[Dataset records]
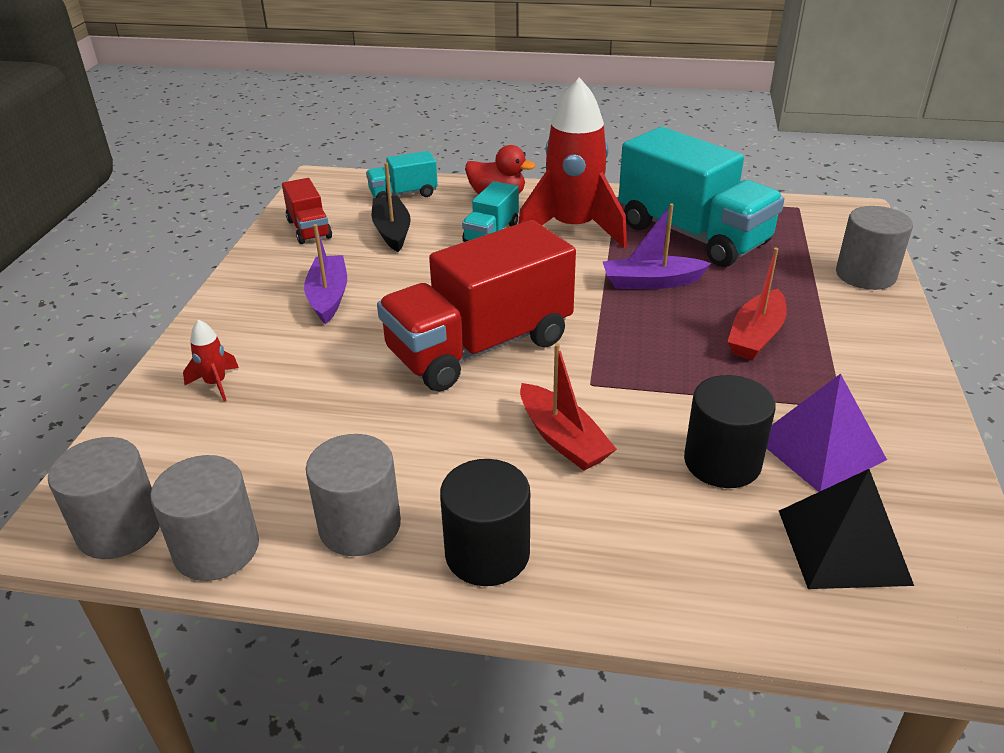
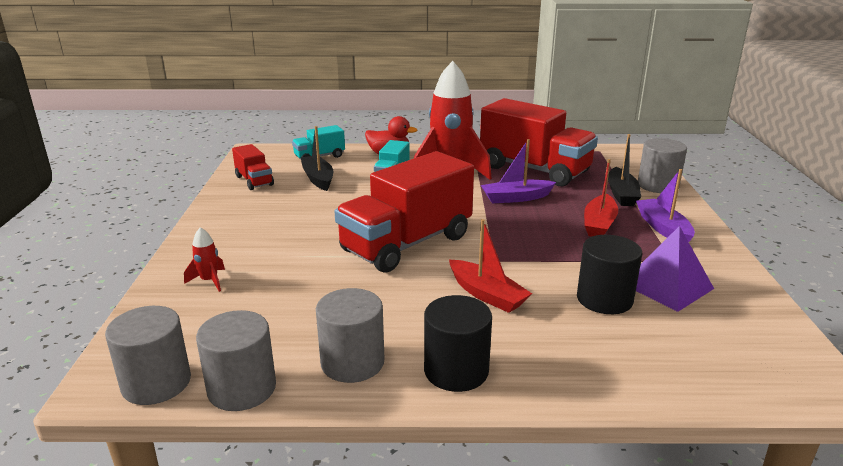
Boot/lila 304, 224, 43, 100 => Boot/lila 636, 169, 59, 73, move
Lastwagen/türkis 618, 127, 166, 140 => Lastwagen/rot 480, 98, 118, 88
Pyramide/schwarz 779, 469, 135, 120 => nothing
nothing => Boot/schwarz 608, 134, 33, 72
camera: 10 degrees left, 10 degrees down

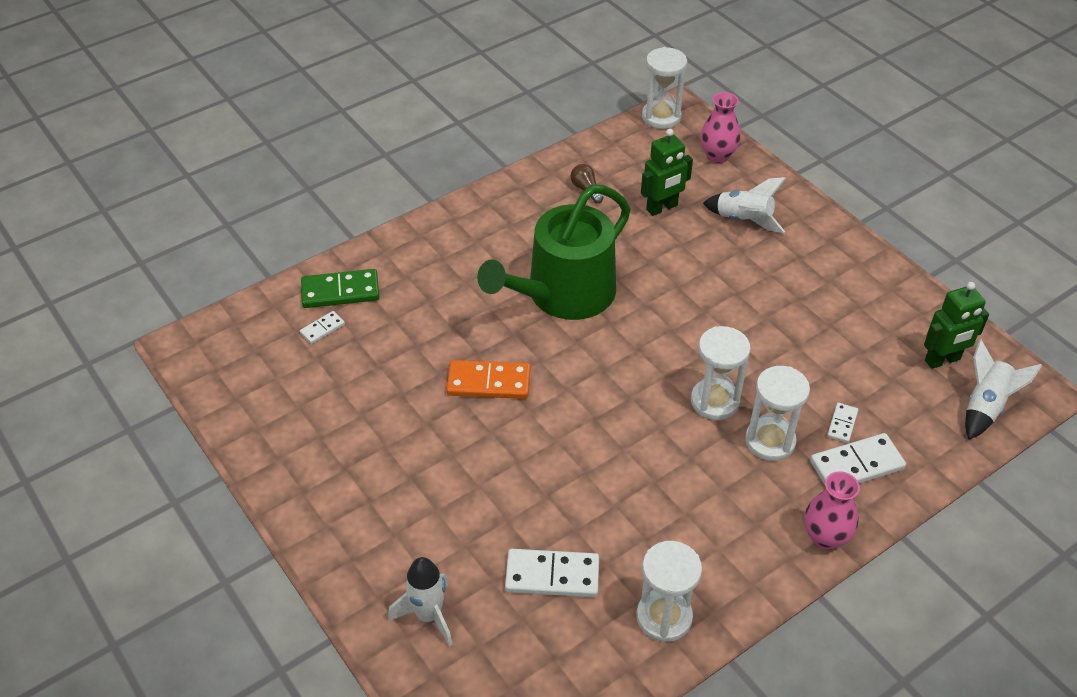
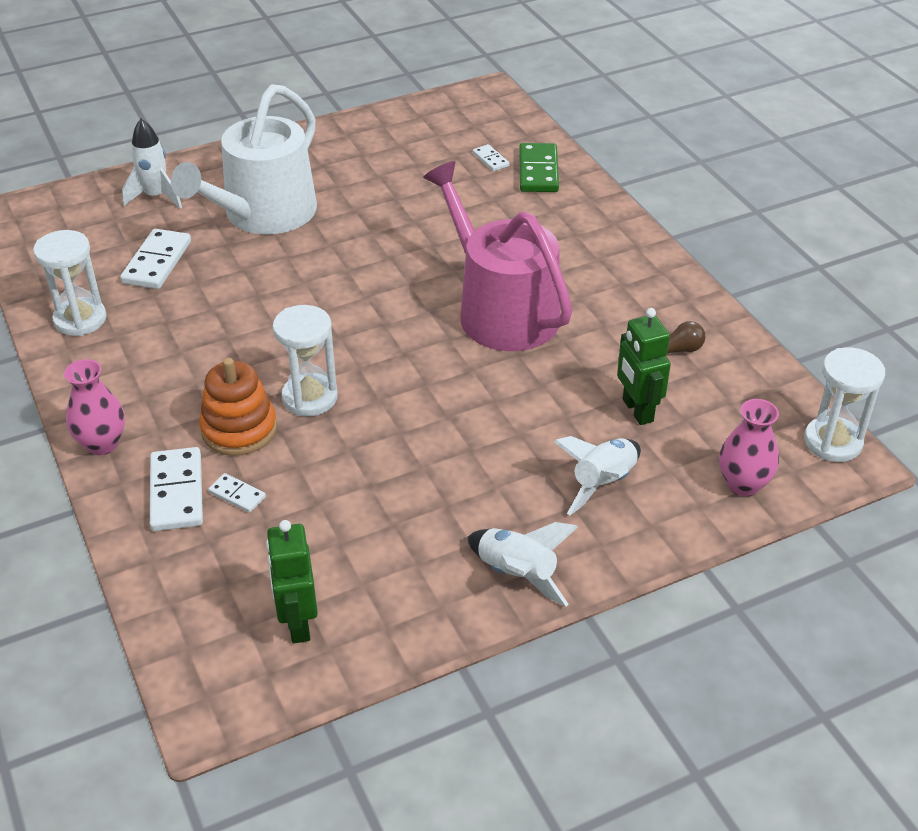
Dominostein/orange 446, 360, 85, 39 => nothing
Gießkanne/grün 477, 185, 154, 135 => Gießkanne/rosa 423, 161, 149, 190
Sanduhr/weiß 745, 366, 65, 95 => Stapelspielzeug/orange 199, 358, 78, 98
Rakete/weiß 965, 339, 77, 101 => Rakete/weiß 467, 522, 111, 85, move
nothing => Gießkanne/weiß 171, 84, 146, 151
camera: 100 degrees right, 5 degrees down

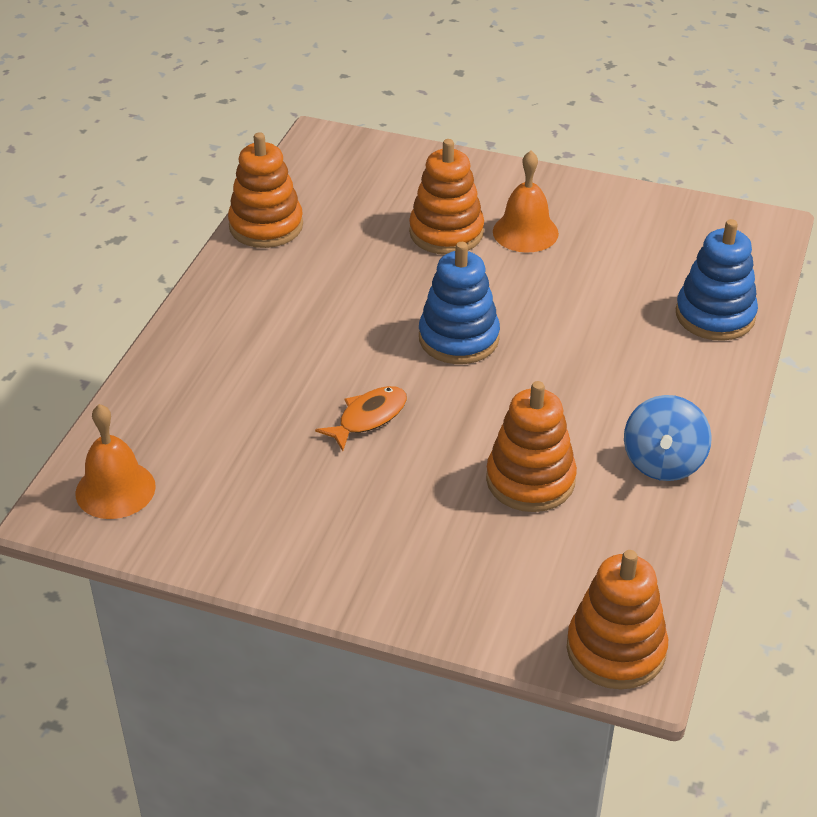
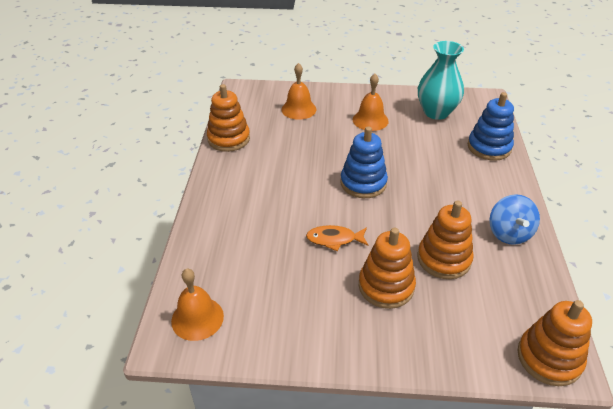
Fisch/orange 315, 386, 92, 65 => Fisch/orange 306, 225, 62, 26, 120 degrees counterclockwise
Stapelspielzeug/orange 409, 139, 75, 116 => Stapelspielzeug/orange 359, 228, 57, 81, move
nothing => Glocke/orange 282, 63, 34, 57
nothing => Vase/türkis 418, 41, 46, 79
camera: 15 degrees left, 0 degrees up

PROBLEM: Beginning at the line with "Lastwagen/türkis 618, 127, 166, 140" and ending at the line with "nothing => Boot/schwarz 608, 134, 33, 72", reproduce each line of the data above exactly, and add no other lines.

SOLUTION TO THE EXERCISE:
Lastwagen/türkis 618, 127, 166, 140 => Lastwagen/rot 480, 98, 118, 88
Pyramide/schwarz 779, 469, 135, 120 => nothing
nothing => Boot/schwarz 608, 134, 33, 72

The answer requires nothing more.